Input for this task section start

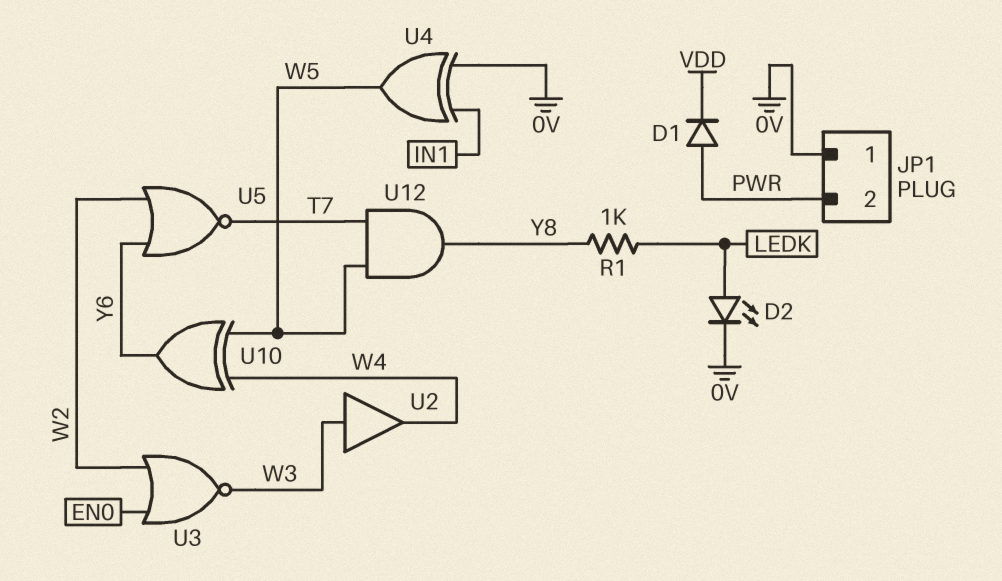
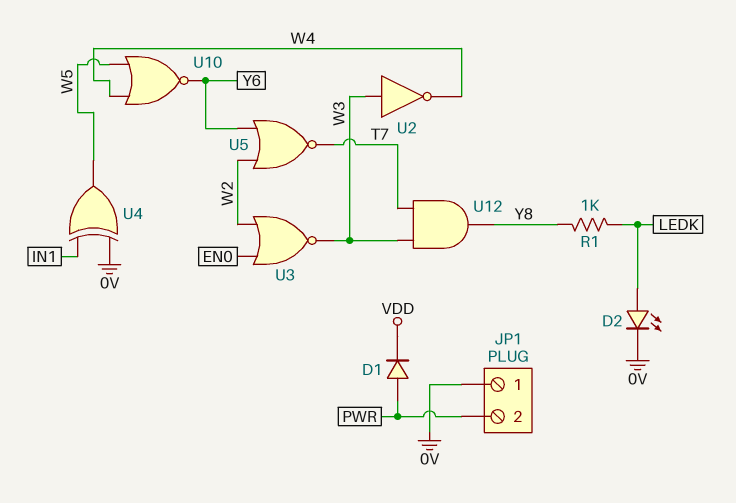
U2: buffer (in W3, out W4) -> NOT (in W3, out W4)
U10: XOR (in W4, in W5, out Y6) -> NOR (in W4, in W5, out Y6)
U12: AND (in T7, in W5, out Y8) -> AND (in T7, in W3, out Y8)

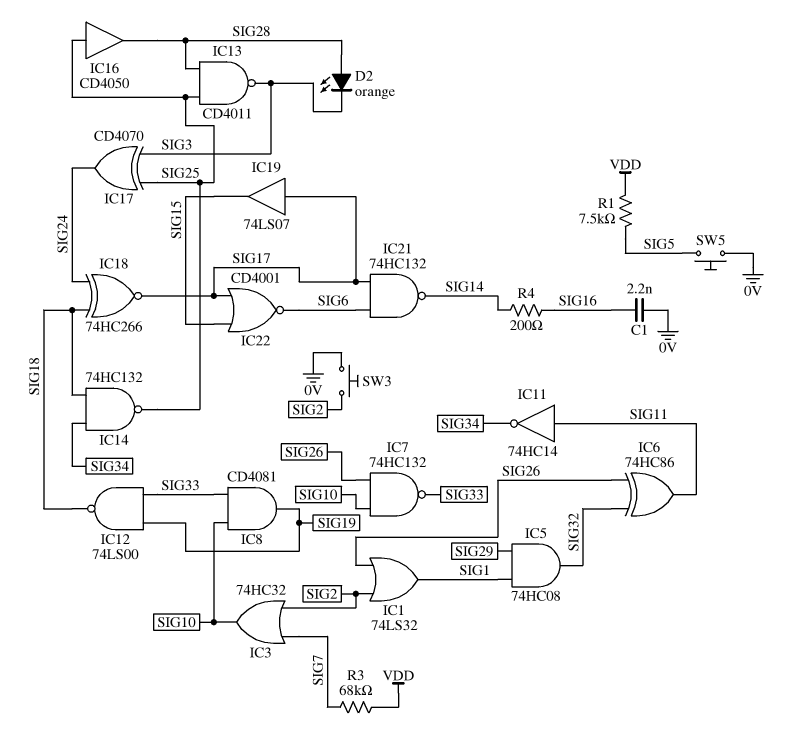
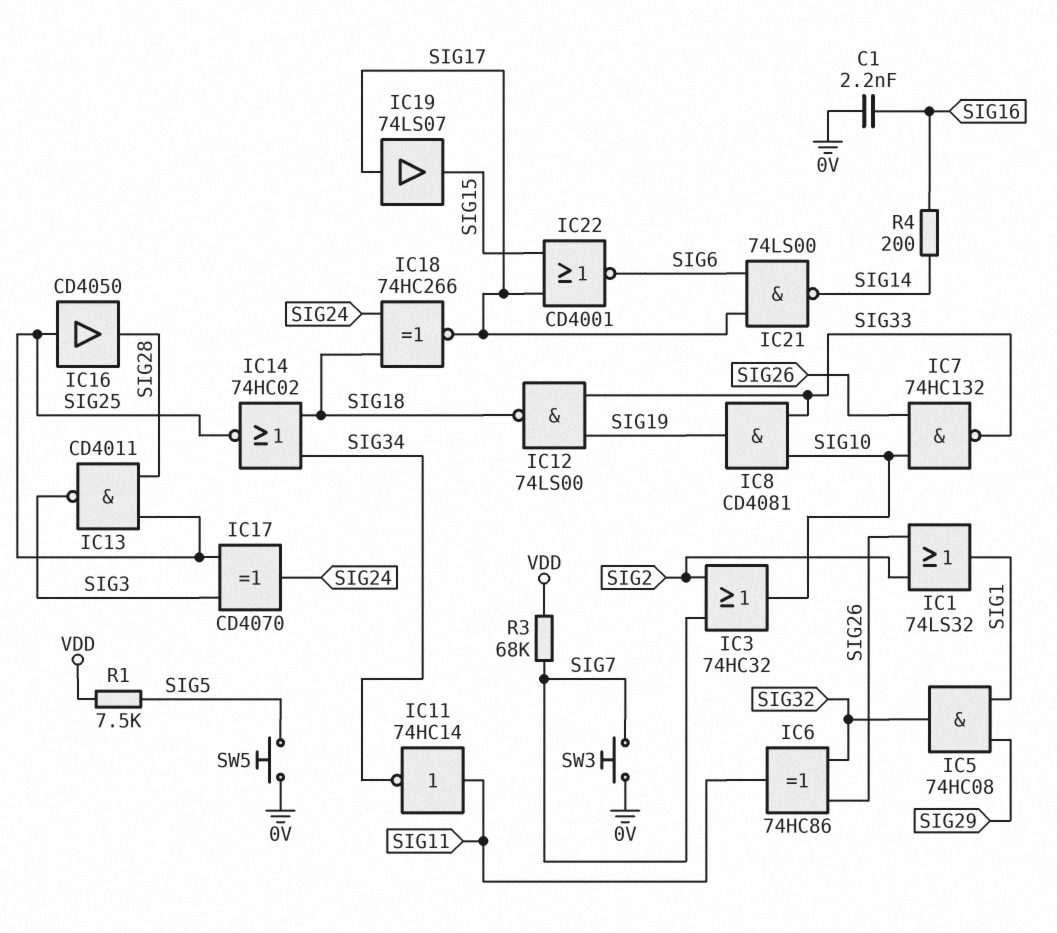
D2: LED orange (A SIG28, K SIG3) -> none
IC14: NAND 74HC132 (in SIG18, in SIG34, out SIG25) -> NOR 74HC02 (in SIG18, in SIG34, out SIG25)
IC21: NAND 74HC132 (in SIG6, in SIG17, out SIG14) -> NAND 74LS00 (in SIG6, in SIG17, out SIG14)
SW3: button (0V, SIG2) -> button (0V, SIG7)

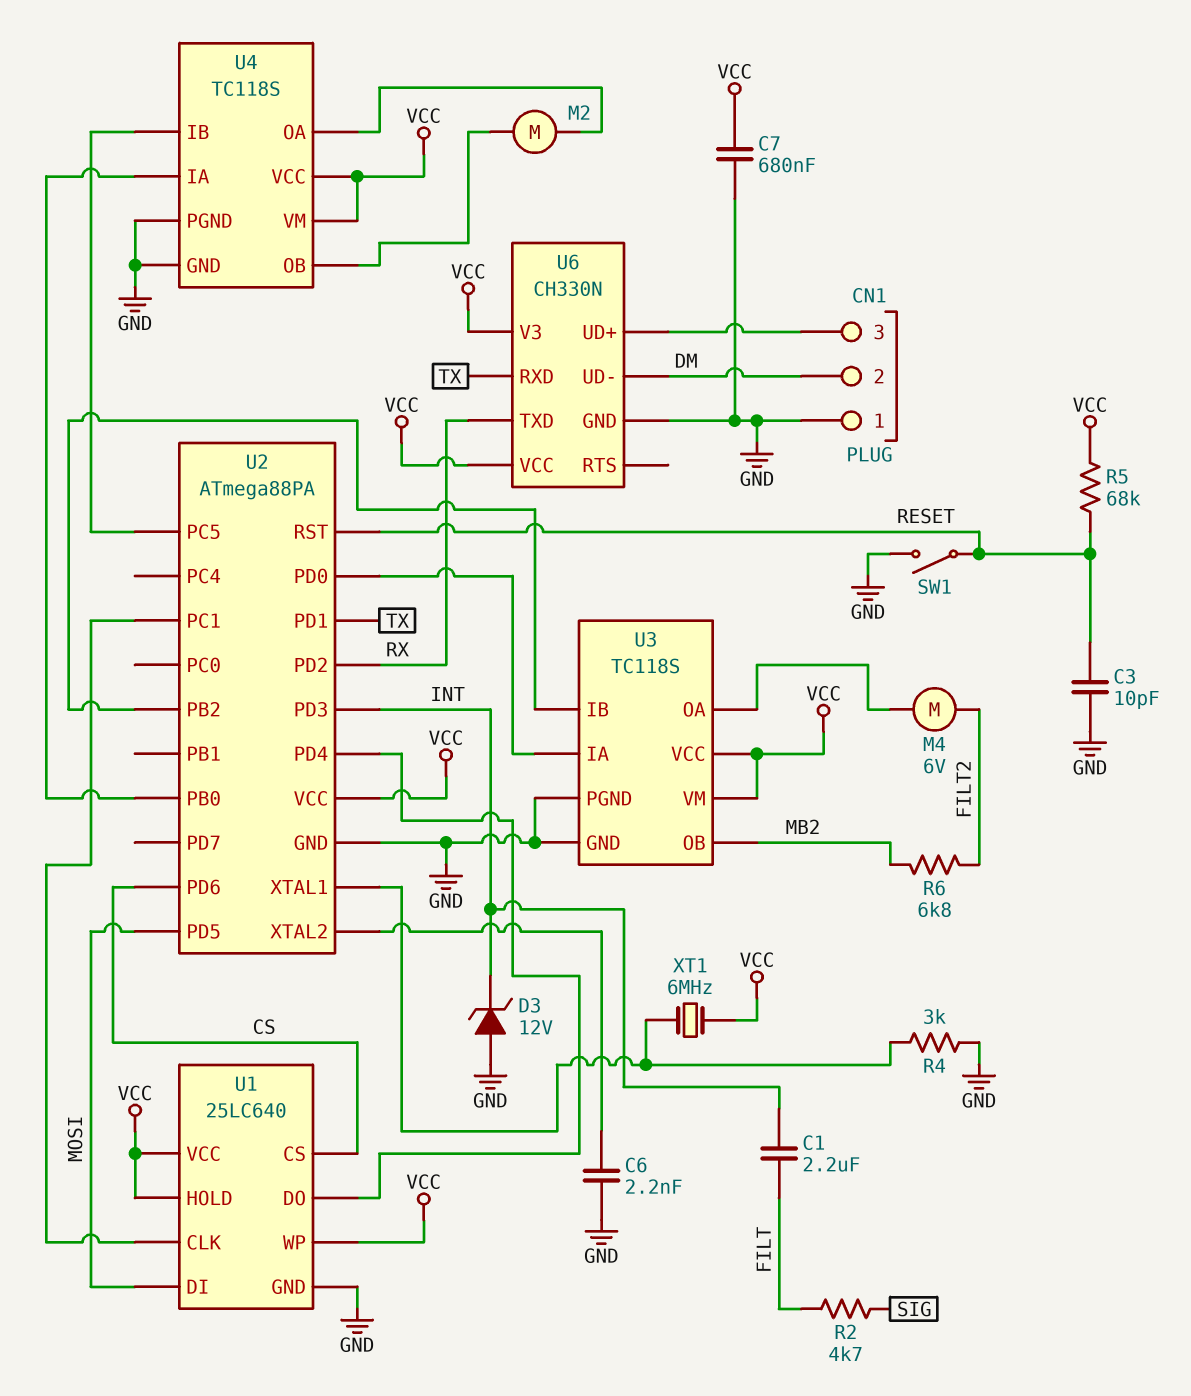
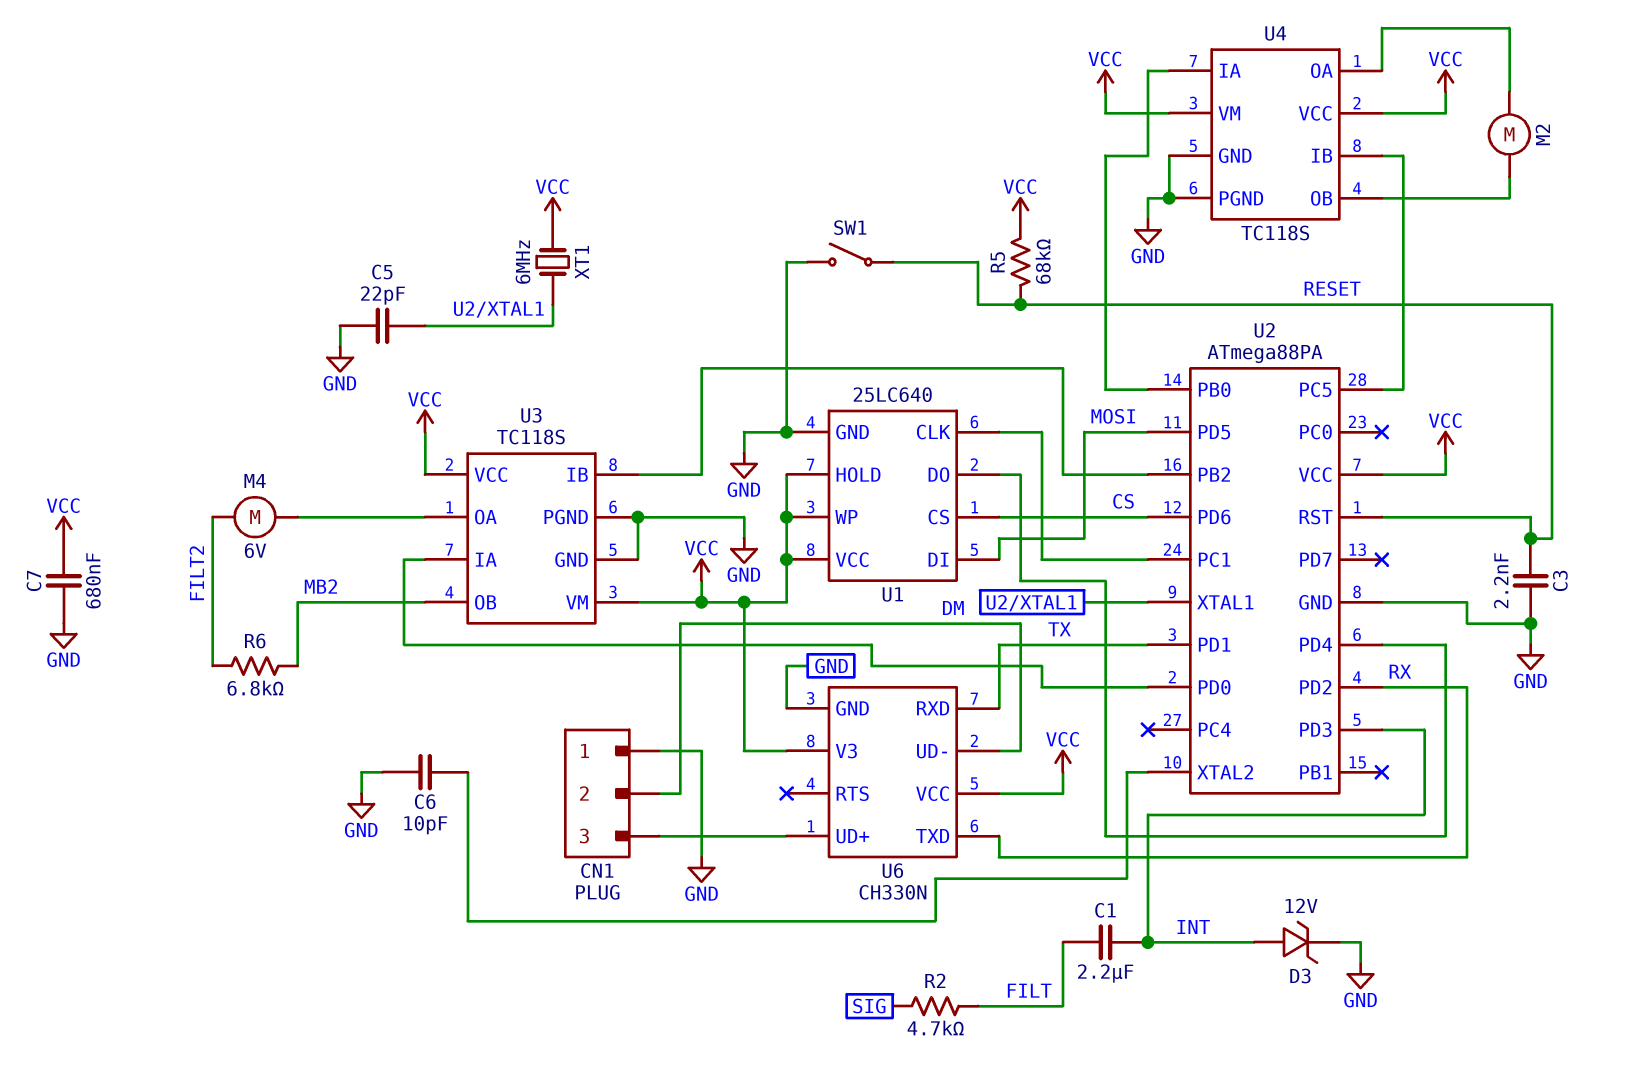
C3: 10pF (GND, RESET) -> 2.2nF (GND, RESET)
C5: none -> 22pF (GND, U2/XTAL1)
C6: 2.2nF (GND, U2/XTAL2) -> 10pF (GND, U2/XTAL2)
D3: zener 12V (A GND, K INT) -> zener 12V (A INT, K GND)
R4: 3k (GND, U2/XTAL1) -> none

Input for this task section end

- Task instructions
Which of the lines above hold the string "NAND"? Pick each of them out.

- Output for this exercise
IC14: NAND 74HC132 (in SIG18, in SIG34, out SIG25) -> NOR 74HC02 (in SIG18, in SIG34, out SIG25)
IC21: NAND 74HC132 (in SIG6, in SIG17, out SIG14) -> NAND 74LS00 (in SIG6, in SIG17, out SIG14)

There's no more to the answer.